━━ THE RECORDS ━━
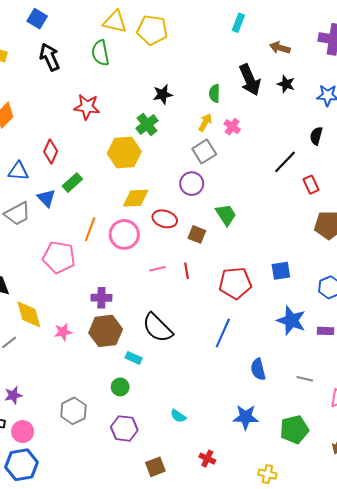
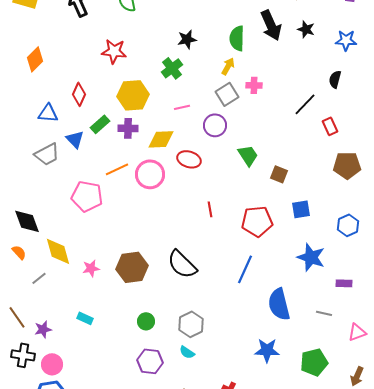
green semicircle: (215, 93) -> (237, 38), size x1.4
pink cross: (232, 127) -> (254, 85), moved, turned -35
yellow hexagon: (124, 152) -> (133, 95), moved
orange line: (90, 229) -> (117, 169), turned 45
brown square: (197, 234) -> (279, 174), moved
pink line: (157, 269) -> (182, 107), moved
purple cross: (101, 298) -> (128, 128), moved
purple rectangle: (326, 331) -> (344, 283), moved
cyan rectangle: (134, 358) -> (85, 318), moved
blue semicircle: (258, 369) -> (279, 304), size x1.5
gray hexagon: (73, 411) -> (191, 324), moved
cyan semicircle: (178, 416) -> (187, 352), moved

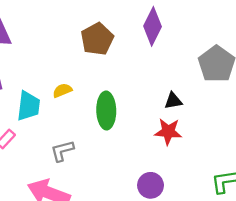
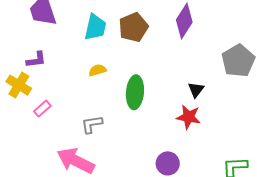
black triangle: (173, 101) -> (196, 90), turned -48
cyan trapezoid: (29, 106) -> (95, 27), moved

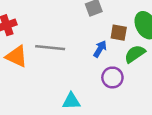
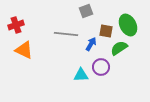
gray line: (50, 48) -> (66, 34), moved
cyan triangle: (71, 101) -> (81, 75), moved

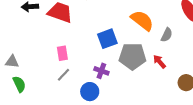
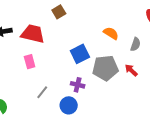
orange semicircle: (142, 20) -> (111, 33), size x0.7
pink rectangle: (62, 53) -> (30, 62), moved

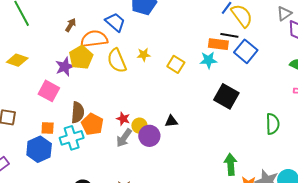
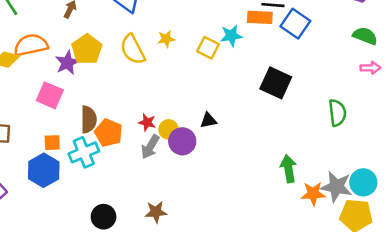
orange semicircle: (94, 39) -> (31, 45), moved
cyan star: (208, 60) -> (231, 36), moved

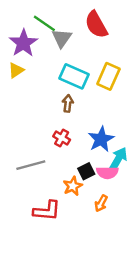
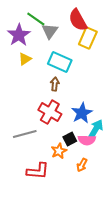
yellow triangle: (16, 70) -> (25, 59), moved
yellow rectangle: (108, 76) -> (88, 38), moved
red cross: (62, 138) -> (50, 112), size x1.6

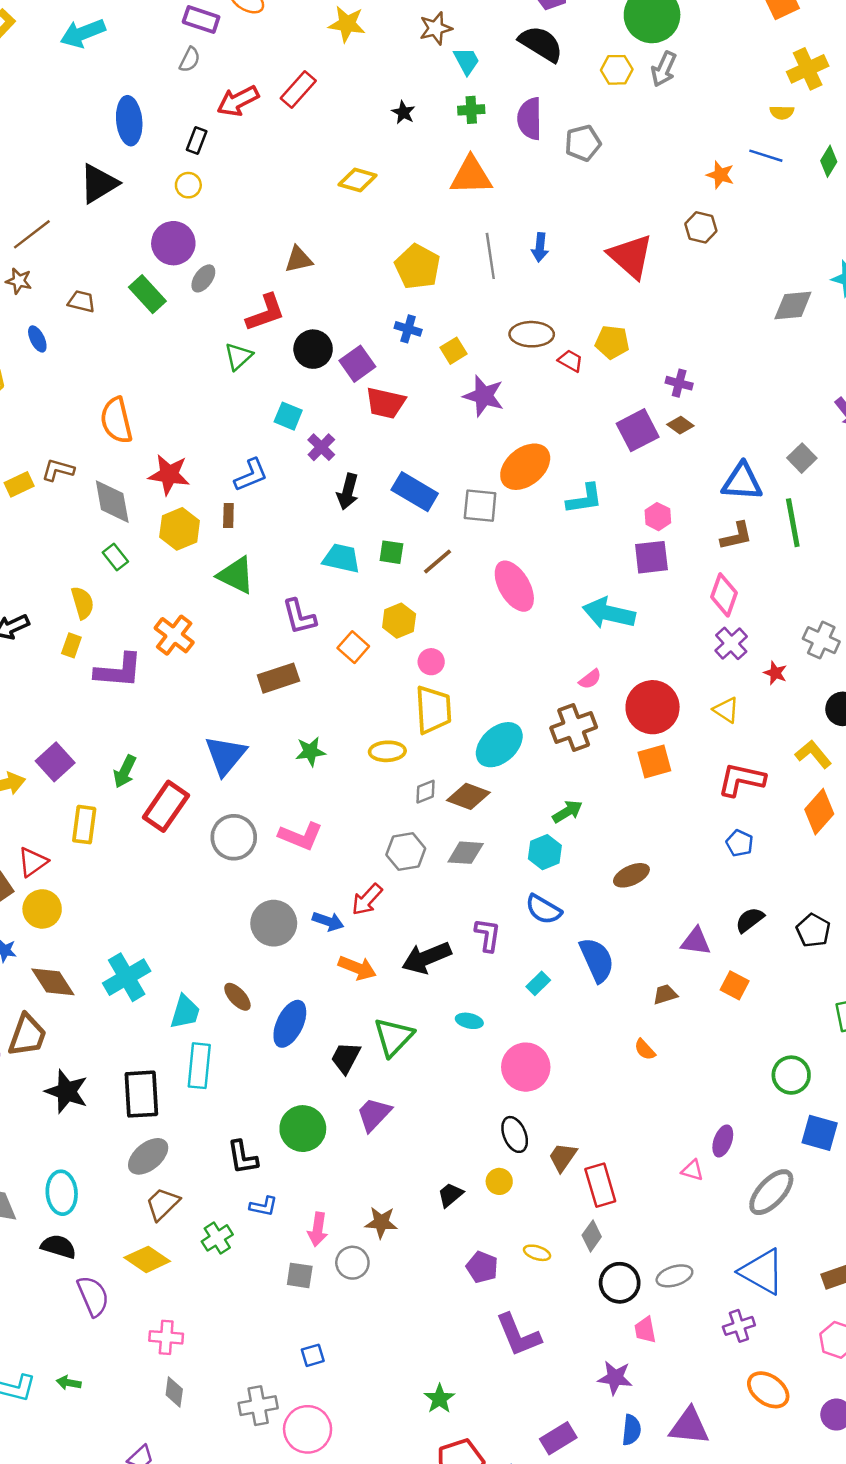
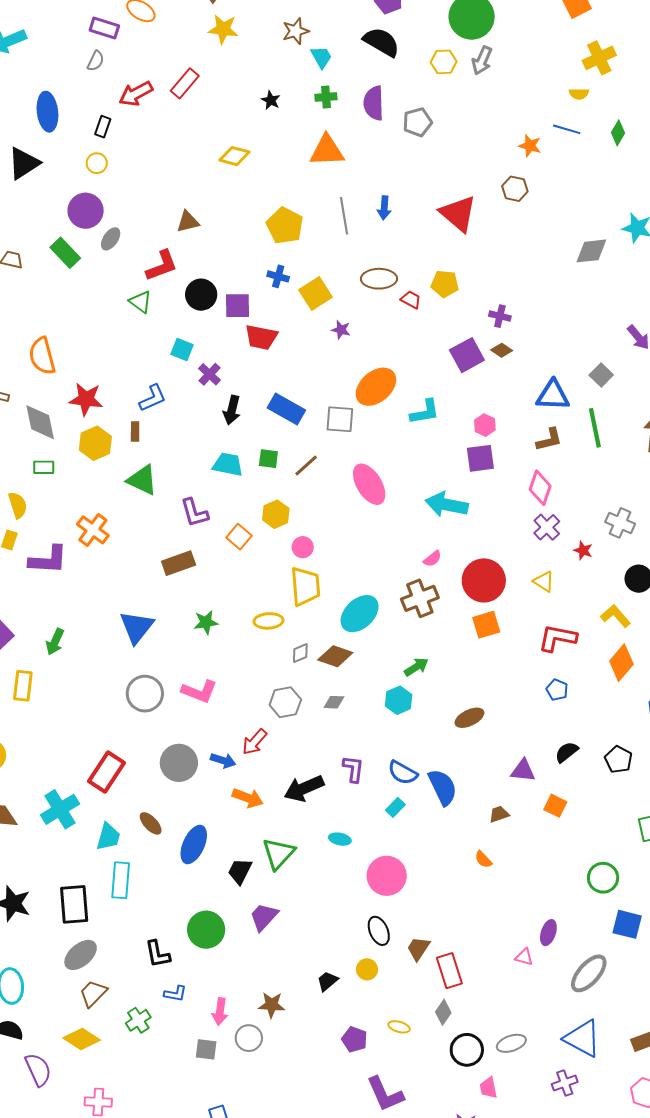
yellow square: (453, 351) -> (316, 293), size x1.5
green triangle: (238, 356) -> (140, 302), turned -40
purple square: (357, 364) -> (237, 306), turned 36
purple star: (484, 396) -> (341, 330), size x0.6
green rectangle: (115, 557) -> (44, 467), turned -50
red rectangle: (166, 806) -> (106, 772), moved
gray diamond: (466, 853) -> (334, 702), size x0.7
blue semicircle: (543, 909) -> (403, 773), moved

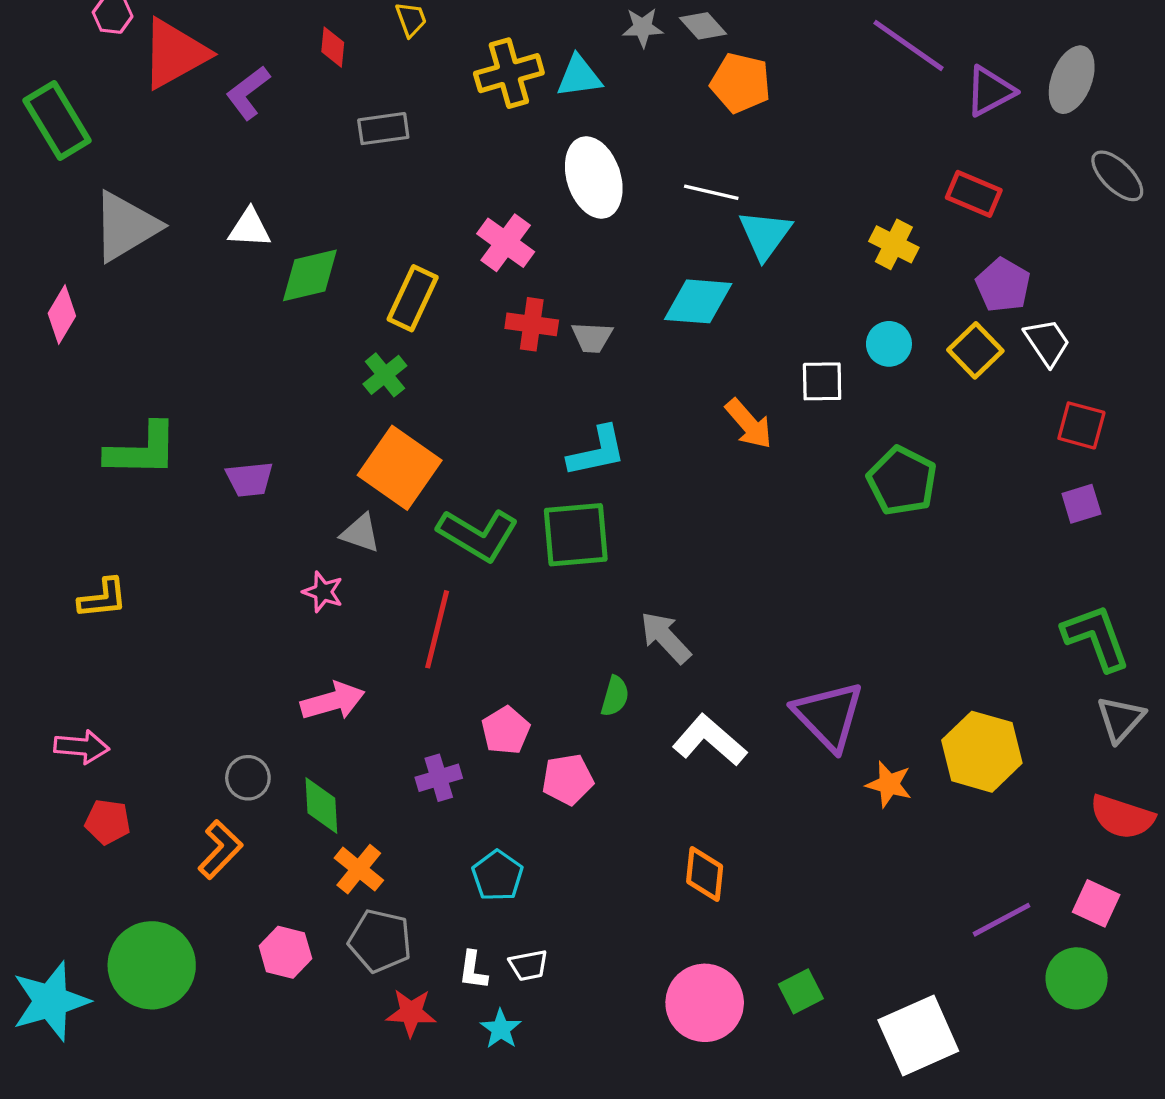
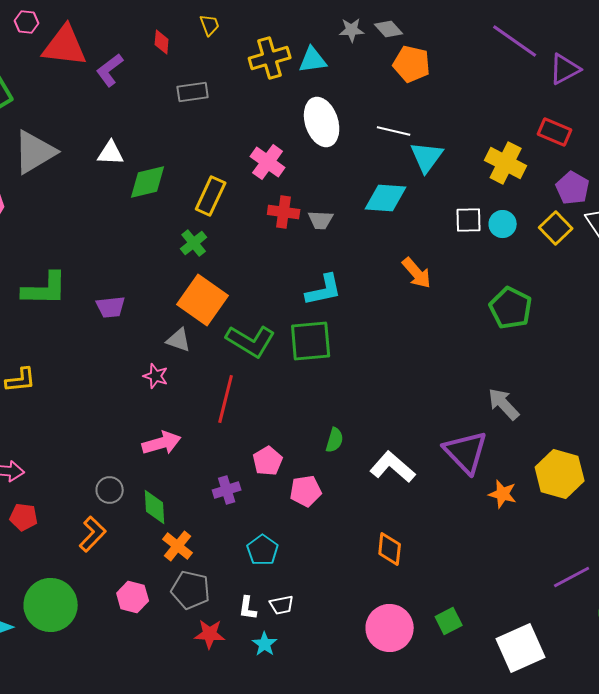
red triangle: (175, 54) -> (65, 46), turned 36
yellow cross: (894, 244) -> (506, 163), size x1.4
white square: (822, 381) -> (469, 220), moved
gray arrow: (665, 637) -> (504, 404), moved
━━━
» WHAT IS EXPECTED: Retype the data above in full, exactly as it stands, and skip any image.

» WRITTEN SOLUTION:
green semicircle: (215, 93) -> (237, 38), size x1.4
pink cross: (232, 127) -> (254, 85), moved, turned -35
yellow hexagon: (124, 152) -> (133, 95), moved
orange line: (90, 229) -> (117, 169), turned 45
brown square: (197, 234) -> (279, 174), moved
pink line: (157, 269) -> (182, 107), moved
purple cross: (101, 298) -> (128, 128), moved
purple rectangle: (326, 331) -> (344, 283), moved
cyan rectangle: (134, 358) -> (85, 318), moved
blue semicircle: (258, 369) -> (279, 304), size x1.5
gray hexagon: (73, 411) -> (191, 324), moved
cyan semicircle: (178, 416) -> (187, 352), moved

black triangle: (173, 101) -> (196, 90), turned -48
cyan trapezoid: (29, 106) -> (95, 27), moved

gray line: (50, 48) -> (66, 34), moved
cyan triangle: (71, 101) -> (81, 75), moved

orange semicircle: (142, 20) -> (111, 33), size x0.7
pink rectangle: (62, 53) -> (30, 62), moved

orange semicircle: (94, 39) -> (31, 45), moved
cyan star: (208, 60) -> (231, 36), moved

yellow triangle: (16, 70) -> (25, 59), moved
yellow rectangle: (108, 76) -> (88, 38), moved
red cross: (62, 138) -> (50, 112), size x1.6

yellow square: (453, 351) -> (316, 293), size x1.5
green triangle: (238, 356) -> (140, 302), turned -40
purple square: (357, 364) -> (237, 306), turned 36
purple star: (484, 396) -> (341, 330), size x0.6
green rectangle: (115, 557) -> (44, 467), turned -50
red rectangle: (166, 806) -> (106, 772), moved
gray diamond: (466, 853) -> (334, 702), size x0.7
blue semicircle: (543, 909) -> (403, 773), moved

red triangle: (175, 54) -> (65, 46), turned 36
yellow cross: (894, 244) -> (506, 163), size x1.4
white square: (822, 381) -> (469, 220), moved
gray arrow: (665, 637) -> (504, 404), moved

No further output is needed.